Exercise brief. Write out the listing verbatim. No pictures belong in it.

Data.
◆ ◆ ◆ ◆
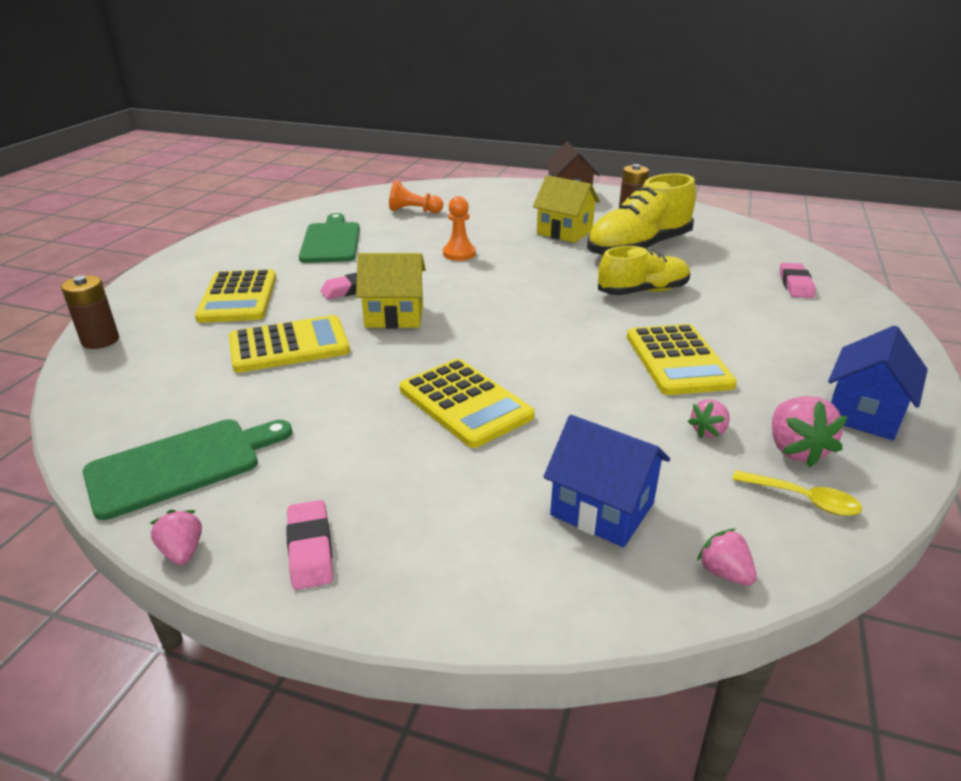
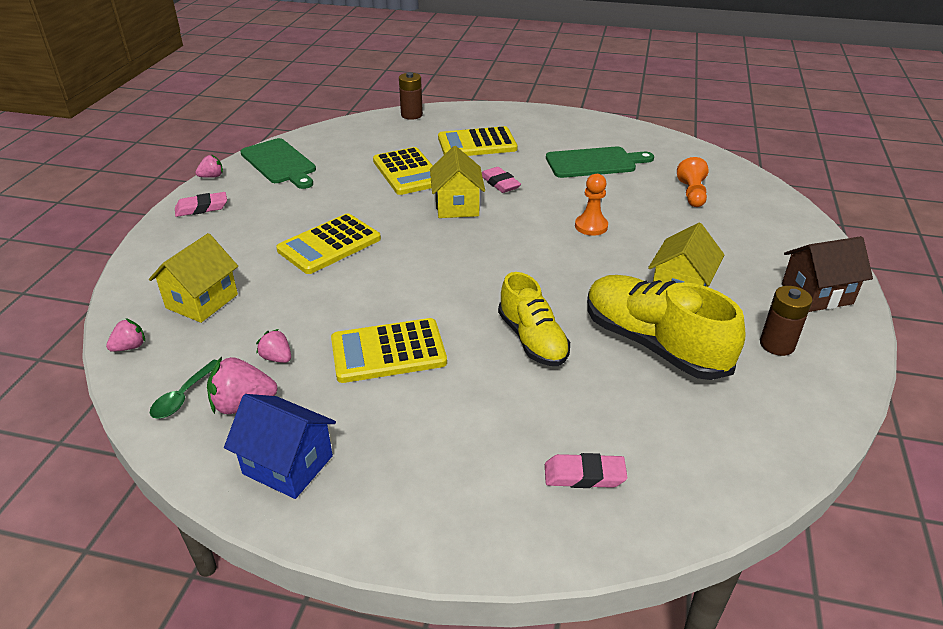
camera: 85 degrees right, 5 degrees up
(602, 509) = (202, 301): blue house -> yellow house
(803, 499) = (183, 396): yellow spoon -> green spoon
◆ ◆ ◆ ◆
Response below.
camera: 85 degrees right, 5 degrees up
(602, 509) = (202, 301): blue house -> yellow house
(803, 499) = (183, 396): yellow spoon -> green spoon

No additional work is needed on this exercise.